(ASSIGNMENT):
When you reach the records below, repeat each one exactly as written.

(Data excerpts):

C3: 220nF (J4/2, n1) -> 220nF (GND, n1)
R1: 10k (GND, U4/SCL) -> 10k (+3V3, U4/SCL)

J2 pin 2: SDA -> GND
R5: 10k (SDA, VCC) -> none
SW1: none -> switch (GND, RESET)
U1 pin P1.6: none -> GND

(ANSWER BELOW):
C3: 220nF (J4/2, n1) -> 220nF (GND, n1)
R1: 10k (GND, U4/SCL) -> 10k (+3V3, U4/SCL)

J2 pin 2: SDA -> GND
R5: 10k (SDA, VCC) -> none
SW1: none -> switch (GND, RESET)
U1 pin P1.6: none -> GND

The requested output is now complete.